**GOAL OF THE EXERCISE:** Repeat the listing below in full, keeping every character as it is.

**EXERCISE MATERIALS:**
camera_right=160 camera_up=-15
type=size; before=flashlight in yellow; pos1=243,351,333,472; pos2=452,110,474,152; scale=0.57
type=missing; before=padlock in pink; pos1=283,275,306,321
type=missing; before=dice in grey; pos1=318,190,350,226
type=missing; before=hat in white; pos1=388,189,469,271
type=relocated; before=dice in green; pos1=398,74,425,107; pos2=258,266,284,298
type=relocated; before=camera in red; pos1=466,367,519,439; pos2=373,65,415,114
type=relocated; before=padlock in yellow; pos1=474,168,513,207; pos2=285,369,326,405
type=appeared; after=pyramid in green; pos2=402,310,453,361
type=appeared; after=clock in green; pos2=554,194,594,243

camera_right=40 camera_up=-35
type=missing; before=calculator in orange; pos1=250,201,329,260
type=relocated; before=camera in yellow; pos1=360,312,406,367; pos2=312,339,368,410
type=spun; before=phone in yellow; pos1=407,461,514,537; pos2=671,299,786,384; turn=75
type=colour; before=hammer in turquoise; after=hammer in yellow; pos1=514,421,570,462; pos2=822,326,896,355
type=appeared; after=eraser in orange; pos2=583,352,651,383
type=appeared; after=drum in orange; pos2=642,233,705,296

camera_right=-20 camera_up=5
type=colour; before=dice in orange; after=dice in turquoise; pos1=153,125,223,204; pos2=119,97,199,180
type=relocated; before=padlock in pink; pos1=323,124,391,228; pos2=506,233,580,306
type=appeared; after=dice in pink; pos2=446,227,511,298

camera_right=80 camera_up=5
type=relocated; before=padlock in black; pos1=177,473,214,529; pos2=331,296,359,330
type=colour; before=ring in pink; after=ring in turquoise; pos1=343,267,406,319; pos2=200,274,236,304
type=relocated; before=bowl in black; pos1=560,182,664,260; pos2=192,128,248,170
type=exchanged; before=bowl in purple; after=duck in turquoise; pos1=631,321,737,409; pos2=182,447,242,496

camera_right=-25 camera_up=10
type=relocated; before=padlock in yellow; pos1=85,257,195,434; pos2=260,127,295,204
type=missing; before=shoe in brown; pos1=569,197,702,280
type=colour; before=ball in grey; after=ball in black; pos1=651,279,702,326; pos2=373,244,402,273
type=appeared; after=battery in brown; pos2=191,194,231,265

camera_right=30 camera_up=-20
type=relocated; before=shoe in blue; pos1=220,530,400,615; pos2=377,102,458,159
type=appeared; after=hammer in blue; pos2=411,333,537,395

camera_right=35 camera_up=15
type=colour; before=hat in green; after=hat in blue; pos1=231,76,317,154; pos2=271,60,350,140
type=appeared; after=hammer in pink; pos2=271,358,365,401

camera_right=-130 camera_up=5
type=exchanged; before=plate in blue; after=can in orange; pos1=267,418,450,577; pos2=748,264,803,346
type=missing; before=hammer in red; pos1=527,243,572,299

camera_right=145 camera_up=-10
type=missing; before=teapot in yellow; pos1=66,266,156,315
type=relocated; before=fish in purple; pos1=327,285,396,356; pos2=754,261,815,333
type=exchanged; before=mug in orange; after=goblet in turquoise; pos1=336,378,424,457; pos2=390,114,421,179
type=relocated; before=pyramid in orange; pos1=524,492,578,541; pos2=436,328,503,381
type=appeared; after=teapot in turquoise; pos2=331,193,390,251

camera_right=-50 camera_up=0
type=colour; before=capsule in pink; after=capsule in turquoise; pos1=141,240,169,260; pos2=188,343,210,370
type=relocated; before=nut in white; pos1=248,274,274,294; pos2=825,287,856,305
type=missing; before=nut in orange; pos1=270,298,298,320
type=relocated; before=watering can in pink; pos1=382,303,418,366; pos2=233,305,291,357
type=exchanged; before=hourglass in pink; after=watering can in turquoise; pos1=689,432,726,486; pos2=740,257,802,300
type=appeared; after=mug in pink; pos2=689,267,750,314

**OUTPUT OF THE TASK:**
camera_right=160 camera_up=-15
type=size; before=flashlight in yellow; pos1=243,351,333,472; pos2=452,110,474,152; scale=0.57
type=missing; before=padlock in pink; pos1=283,275,306,321
type=missing; before=dice in grey; pos1=318,190,350,226
type=missing; before=hat in white; pos1=388,189,469,271
type=relocated; before=dice in green; pos1=398,74,425,107; pos2=258,266,284,298
type=relocated; before=camera in red; pos1=466,367,519,439; pos2=373,65,415,114
type=relocated; before=padlock in yellow; pos1=474,168,513,207; pos2=285,369,326,405
type=appeared; after=pyramid in green; pos2=402,310,453,361
type=appeared; after=clock in green; pos2=554,194,594,243

camera_right=40 camera_up=-35
type=missing; before=calculator in orange; pos1=250,201,329,260
type=relocated; before=camera in yellow; pos1=360,312,406,367; pos2=312,339,368,410
type=spun; before=phone in yellow; pos1=407,461,514,537; pos2=671,299,786,384; turn=75
type=colour; before=hammer in turquoise; after=hammer in yellow; pos1=514,421,570,462; pos2=822,326,896,355
type=appeared; after=eraser in orange; pos2=583,352,651,383
type=appeared; after=drum in orange; pos2=642,233,705,296

camera_right=-20 camera_up=5
type=colour; before=dice in orange; after=dice in turquoise; pos1=153,125,223,204; pos2=119,97,199,180
type=relocated; before=padlock in pink; pos1=323,124,391,228; pos2=506,233,580,306
type=appeared; after=dice in pink; pos2=446,227,511,298

camera_right=80 camera_up=5
type=relocated; before=padlock in black; pos1=177,473,214,529; pos2=331,296,359,330
type=colour; before=ring in pink; after=ring in turquoise; pos1=343,267,406,319; pos2=200,274,236,304
type=relocated; before=bowl in black; pos1=560,182,664,260; pos2=192,128,248,170
type=exchanged; before=bowl in purple; after=duck in turquoise; pos1=631,321,737,409; pos2=182,447,242,496

camera_right=-25 camera_up=10
type=relocated; before=padlock in yellow; pos1=85,257,195,434; pos2=260,127,295,204
type=missing; before=shoe in brown; pos1=569,197,702,280
type=colour; before=ball in grey; after=ball in black; pos1=651,279,702,326; pos2=373,244,402,273
type=appeared; after=battery in brown; pos2=191,194,231,265

camera_right=30 camera_up=-20
type=relocated; before=shoe in blue; pos1=220,530,400,615; pos2=377,102,458,159
type=appeared; after=hammer in blue; pos2=411,333,537,395

camera_right=35 camera_up=15
type=colour; before=hat in green; after=hat in blue; pos1=231,76,317,154; pos2=271,60,350,140
type=appeared; after=hammer in pink; pos2=271,358,365,401

camera_right=-130 camera_up=5
type=exchanged; before=plate in blue; after=can in orange; pos1=267,418,450,577; pos2=748,264,803,346
type=missing; before=hammer in red; pos1=527,243,572,299

camera_right=145 camera_up=-10
type=missing; before=teapot in yellow; pos1=66,266,156,315
type=relocated; before=fish in purple; pos1=327,285,396,356; pos2=754,261,815,333
type=exchanged; before=mug in orange; after=goblet in turquoise; pos1=336,378,424,457; pos2=390,114,421,179
type=relocated; before=pyramid in orange; pos1=524,492,578,541; pos2=436,328,503,381
type=appeared; after=teapot in turquoise; pos2=331,193,390,251

camera_right=-50 camera_up=0
type=colour; before=capsule in pink; after=capsule in turquoise; pos1=141,240,169,260; pos2=188,343,210,370
type=relocated; before=nut in white; pos1=248,274,274,294; pos2=825,287,856,305
type=missing; before=nut in orange; pos1=270,298,298,320
type=relocated; before=watering can in pink; pos1=382,303,418,366; pos2=233,305,291,357
type=exchanged; before=hourglass in pink; after=watering can in turquoise; pos1=689,432,726,486; pos2=740,257,802,300
type=appeared; after=mug in pink; pos2=689,267,750,314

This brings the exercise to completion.